* [WHAT IS BEING ASKED]:
What is needed here is an exact repetition of the records below, beginning at the line that has "white egg: 8 -> 7" and stopping after the line that has "yellow cup: 1 -> 3".
■ ■ ■ ■ ■
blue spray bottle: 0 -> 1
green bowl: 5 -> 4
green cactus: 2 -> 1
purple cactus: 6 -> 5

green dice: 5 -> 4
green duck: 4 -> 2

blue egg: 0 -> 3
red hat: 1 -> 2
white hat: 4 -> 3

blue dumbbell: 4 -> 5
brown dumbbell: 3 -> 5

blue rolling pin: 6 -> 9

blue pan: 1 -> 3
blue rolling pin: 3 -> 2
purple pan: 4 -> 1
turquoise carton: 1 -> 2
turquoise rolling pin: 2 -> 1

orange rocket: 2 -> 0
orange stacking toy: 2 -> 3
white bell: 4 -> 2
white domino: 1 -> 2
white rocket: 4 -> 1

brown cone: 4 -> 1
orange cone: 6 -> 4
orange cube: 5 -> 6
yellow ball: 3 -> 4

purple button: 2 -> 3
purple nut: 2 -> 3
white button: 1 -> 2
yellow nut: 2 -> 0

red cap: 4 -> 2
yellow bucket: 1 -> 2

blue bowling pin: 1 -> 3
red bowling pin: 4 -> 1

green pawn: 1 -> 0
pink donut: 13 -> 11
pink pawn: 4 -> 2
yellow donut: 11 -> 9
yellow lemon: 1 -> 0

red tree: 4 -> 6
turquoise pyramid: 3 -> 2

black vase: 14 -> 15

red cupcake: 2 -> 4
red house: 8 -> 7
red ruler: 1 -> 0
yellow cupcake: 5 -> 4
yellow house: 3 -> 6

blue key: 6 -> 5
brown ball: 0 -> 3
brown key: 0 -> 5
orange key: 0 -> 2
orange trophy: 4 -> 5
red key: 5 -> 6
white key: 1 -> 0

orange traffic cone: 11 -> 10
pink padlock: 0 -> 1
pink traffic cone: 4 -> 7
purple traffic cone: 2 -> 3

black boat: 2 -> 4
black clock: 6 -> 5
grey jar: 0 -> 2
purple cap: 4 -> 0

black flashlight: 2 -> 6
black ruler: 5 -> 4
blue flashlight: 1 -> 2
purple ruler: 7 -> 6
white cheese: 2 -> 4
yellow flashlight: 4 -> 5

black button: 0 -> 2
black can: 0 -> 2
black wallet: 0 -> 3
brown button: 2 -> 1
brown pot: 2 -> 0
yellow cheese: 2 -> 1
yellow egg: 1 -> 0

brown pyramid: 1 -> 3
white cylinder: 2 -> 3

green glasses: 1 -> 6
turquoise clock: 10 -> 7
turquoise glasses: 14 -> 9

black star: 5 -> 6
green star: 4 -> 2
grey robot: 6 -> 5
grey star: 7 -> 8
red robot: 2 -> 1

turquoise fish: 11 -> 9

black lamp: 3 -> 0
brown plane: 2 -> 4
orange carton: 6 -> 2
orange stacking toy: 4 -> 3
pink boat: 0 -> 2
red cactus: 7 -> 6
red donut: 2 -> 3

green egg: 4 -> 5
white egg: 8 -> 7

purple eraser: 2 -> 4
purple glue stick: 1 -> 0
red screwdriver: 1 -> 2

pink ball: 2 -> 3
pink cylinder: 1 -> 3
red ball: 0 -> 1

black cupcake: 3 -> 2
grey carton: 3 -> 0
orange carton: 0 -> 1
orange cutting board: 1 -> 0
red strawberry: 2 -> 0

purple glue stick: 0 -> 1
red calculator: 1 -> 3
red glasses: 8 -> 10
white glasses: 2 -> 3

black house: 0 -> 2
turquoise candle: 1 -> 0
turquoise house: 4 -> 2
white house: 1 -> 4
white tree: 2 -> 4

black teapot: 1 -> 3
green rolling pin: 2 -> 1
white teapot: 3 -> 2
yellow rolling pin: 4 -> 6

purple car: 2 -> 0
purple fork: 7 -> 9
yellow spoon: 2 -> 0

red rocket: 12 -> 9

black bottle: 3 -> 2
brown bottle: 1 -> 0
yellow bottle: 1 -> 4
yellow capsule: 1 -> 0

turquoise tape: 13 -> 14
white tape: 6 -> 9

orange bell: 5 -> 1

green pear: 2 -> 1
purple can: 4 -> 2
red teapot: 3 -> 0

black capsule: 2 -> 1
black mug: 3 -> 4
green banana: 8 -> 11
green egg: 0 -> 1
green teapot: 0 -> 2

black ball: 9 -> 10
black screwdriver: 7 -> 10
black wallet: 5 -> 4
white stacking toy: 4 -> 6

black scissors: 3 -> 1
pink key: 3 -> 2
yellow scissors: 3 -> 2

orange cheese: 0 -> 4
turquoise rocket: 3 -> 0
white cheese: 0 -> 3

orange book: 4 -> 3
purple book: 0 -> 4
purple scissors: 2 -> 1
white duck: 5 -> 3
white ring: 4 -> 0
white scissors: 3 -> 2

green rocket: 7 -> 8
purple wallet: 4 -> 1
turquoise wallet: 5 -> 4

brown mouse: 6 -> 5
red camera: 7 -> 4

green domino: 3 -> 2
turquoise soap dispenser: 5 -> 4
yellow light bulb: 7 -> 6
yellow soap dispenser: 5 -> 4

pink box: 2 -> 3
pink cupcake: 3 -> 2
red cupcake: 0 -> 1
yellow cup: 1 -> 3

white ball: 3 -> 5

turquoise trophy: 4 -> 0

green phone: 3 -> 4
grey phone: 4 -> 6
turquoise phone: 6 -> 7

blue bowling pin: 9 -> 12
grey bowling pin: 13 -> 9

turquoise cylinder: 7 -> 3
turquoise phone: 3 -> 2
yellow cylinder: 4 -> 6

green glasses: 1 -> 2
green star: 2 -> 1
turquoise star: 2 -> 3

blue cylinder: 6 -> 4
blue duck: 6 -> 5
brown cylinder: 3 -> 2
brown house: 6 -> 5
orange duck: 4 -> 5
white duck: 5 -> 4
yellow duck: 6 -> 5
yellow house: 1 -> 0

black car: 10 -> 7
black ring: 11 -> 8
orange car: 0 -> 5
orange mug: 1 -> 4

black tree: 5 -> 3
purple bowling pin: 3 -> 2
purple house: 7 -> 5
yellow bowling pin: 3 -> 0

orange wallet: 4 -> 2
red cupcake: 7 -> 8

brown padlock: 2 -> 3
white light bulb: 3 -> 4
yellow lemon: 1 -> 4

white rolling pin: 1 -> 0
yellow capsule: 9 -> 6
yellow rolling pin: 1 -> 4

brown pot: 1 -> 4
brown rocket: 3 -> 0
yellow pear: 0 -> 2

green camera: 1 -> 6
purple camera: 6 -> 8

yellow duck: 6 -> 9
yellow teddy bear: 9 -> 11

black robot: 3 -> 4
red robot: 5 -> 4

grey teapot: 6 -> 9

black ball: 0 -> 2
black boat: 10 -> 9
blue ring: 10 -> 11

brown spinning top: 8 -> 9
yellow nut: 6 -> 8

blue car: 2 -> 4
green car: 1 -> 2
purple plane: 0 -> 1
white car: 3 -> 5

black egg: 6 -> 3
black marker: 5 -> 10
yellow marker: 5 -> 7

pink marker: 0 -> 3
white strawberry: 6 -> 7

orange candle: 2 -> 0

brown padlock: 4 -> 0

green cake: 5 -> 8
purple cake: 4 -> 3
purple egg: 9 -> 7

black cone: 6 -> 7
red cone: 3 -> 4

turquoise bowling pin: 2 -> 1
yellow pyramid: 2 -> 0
■ ■ ■ ■ ■
* [EXERCISE RESPONSE]:
white egg: 8 -> 7

purple eraser: 2 -> 4
purple glue stick: 1 -> 0
red screwdriver: 1 -> 2

pink ball: 2 -> 3
pink cylinder: 1 -> 3
red ball: 0 -> 1

black cupcake: 3 -> 2
grey carton: 3 -> 0
orange carton: 0 -> 1
orange cutting board: 1 -> 0
red strawberry: 2 -> 0

purple glue stick: 0 -> 1
red calculator: 1 -> 3
red glasses: 8 -> 10
white glasses: 2 -> 3

black house: 0 -> 2
turquoise candle: 1 -> 0
turquoise house: 4 -> 2
white house: 1 -> 4
white tree: 2 -> 4

black teapot: 1 -> 3
green rolling pin: 2 -> 1
white teapot: 3 -> 2
yellow rolling pin: 4 -> 6

purple car: 2 -> 0
purple fork: 7 -> 9
yellow spoon: 2 -> 0

red rocket: 12 -> 9

black bottle: 3 -> 2
brown bottle: 1 -> 0
yellow bottle: 1 -> 4
yellow capsule: 1 -> 0

turquoise tape: 13 -> 14
white tape: 6 -> 9

orange bell: 5 -> 1

green pear: 2 -> 1
purple can: 4 -> 2
red teapot: 3 -> 0

black capsule: 2 -> 1
black mug: 3 -> 4
green banana: 8 -> 11
green egg: 0 -> 1
green teapot: 0 -> 2

black ball: 9 -> 10
black screwdriver: 7 -> 10
black wallet: 5 -> 4
white stacking toy: 4 -> 6

black scissors: 3 -> 1
pink key: 3 -> 2
yellow scissors: 3 -> 2

orange cheese: 0 -> 4
turquoise rocket: 3 -> 0
white cheese: 0 -> 3

orange book: 4 -> 3
purple book: 0 -> 4
purple scissors: 2 -> 1
white duck: 5 -> 3
white ring: 4 -> 0
white scissors: 3 -> 2

green rocket: 7 -> 8
purple wallet: 4 -> 1
turquoise wallet: 5 -> 4

brown mouse: 6 -> 5
red camera: 7 -> 4

green domino: 3 -> 2
turquoise soap dispenser: 5 -> 4
yellow light bulb: 7 -> 6
yellow soap dispenser: 5 -> 4

pink box: 2 -> 3
pink cupcake: 3 -> 2
red cupcake: 0 -> 1
yellow cup: 1 -> 3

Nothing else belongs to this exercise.